Task description:
From the line with "camera: 75 degrees left, 5 degrees up" to the line with "(512, 396) = (312, 253): brown", retype each line exactly as it stands in the records below, but skip the pictures.

┌─ Available data

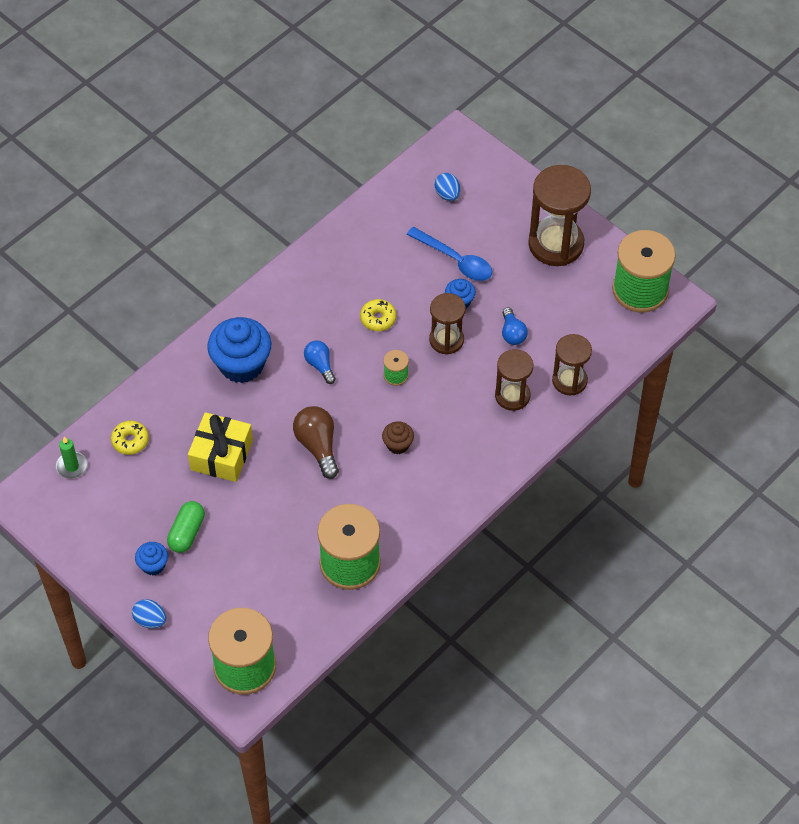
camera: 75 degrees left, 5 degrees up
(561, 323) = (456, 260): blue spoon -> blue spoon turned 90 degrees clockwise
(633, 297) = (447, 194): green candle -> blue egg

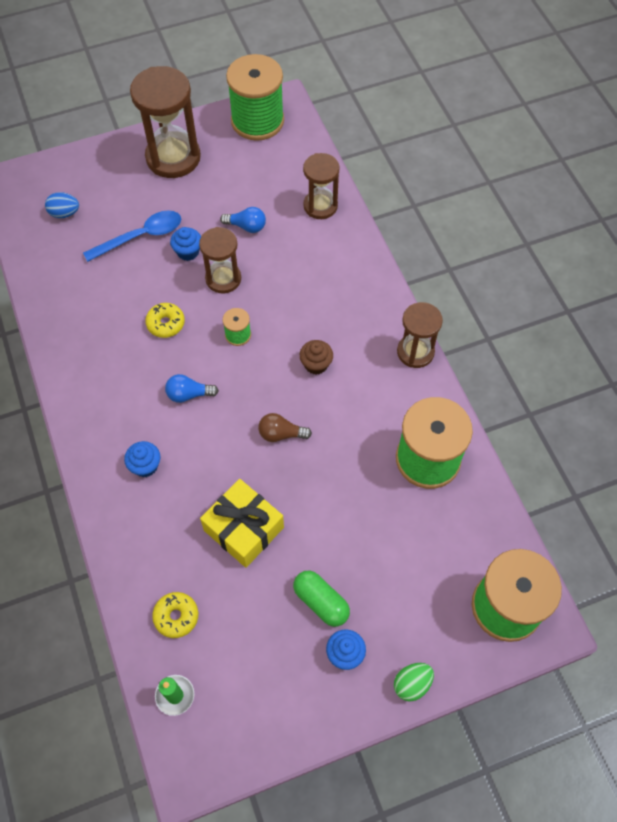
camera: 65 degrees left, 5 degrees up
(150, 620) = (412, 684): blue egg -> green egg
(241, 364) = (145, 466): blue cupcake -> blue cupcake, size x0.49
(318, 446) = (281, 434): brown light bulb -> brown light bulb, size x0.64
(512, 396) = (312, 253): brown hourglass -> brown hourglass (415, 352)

└─
┌─ Available data

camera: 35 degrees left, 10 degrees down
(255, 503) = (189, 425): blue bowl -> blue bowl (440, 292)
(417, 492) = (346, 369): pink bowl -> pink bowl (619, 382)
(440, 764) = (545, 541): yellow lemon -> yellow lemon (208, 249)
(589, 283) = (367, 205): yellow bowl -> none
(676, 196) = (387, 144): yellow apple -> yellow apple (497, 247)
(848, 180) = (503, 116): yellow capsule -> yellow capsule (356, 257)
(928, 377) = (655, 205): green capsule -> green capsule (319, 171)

└─

Written answer:
camera: 75 degrees left, 5 degrees up
(561, 323) = (456, 260): blue spoon -> blue spoon turned 90 degrees clockwise
(633, 297) = (447, 194): green candle -> blue egg

camera: 65 degrees left, 5 degrees up
(150, 620) = (412, 684): blue egg -> green egg
(241, 364) = (145, 466): blue cupcake -> blue cupcake, size x0.49
(318, 446) = (281, 434): brown light bulb -> brown light bulb, size x0.64
(512, 396) = (312, 253): brown hourglass -> brown hourglass (415, 352)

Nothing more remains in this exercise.